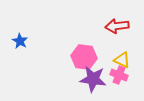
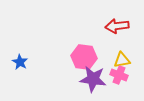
blue star: moved 21 px down
yellow triangle: rotated 36 degrees counterclockwise
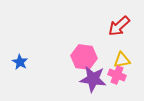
red arrow: moved 2 px right; rotated 35 degrees counterclockwise
pink cross: moved 2 px left
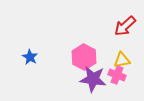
red arrow: moved 6 px right
pink hexagon: rotated 20 degrees clockwise
blue star: moved 10 px right, 5 px up
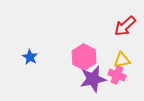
purple star: rotated 20 degrees counterclockwise
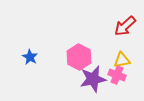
pink hexagon: moved 5 px left
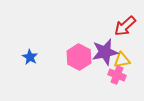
purple star: moved 12 px right, 27 px up
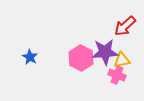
purple star: rotated 8 degrees clockwise
pink hexagon: moved 2 px right, 1 px down
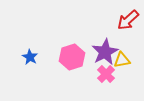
red arrow: moved 3 px right, 6 px up
purple star: rotated 24 degrees counterclockwise
pink hexagon: moved 9 px left, 1 px up; rotated 15 degrees clockwise
pink cross: moved 11 px left, 1 px up; rotated 24 degrees clockwise
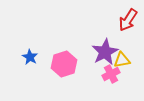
red arrow: rotated 15 degrees counterclockwise
pink hexagon: moved 8 px left, 7 px down
pink cross: moved 5 px right; rotated 18 degrees clockwise
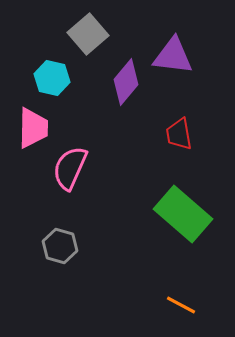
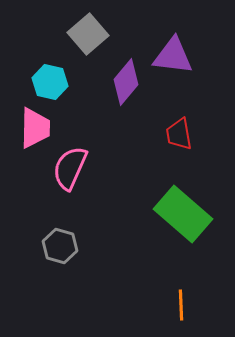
cyan hexagon: moved 2 px left, 4 px down
pink trapezoid: moved 2 px right
orange line: rotated 60 degrees clockwise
..............................
■ Required work
Please copy every line of text in the data above word for word, leaving out the pictures.

■ Reply to the exercise
blue star: moved 21 px down
yellow triangle: rotated 36 degrees counterclockwise
red arrow: moved 2 px right; rotated 35 degrees counterclockwise
pink cross: moved 2 px left
red arrow: moved 6 px right
pink hexagon: rotated 20 degrees clockwise
blue star: moved 10 px right, 5 px up
purple star: rotated 20 degrees counterclockwise
pink hexagon: moved 5 px left
purple star: moved 12 px right, 27 px up
purple star: rotated 8 degrees clockwise
pink hexagon: moved 2 px right, 1 px down
red arrow: moved 3 px right, 6 px up
purple star: rotated 24 degrees counterclockwise
pink hexagon: moved 9 px left, 1 px up; rotated 15 degrees clockwise
pink cross: moved 11 px left, 1 px up; rotated 24 degrees clockwise
red arrow: rotated 15 degrees counterclockwise
pink hexagon: moved 8 px left, 7 px down
pink cross: moved 5 px right; rotated 18 degrees clockwise
cyan hexagon: moved 2 px left, 4 px down
pink trapezoid: moved 2 px right
orange line: rotated 60 degrees clockwise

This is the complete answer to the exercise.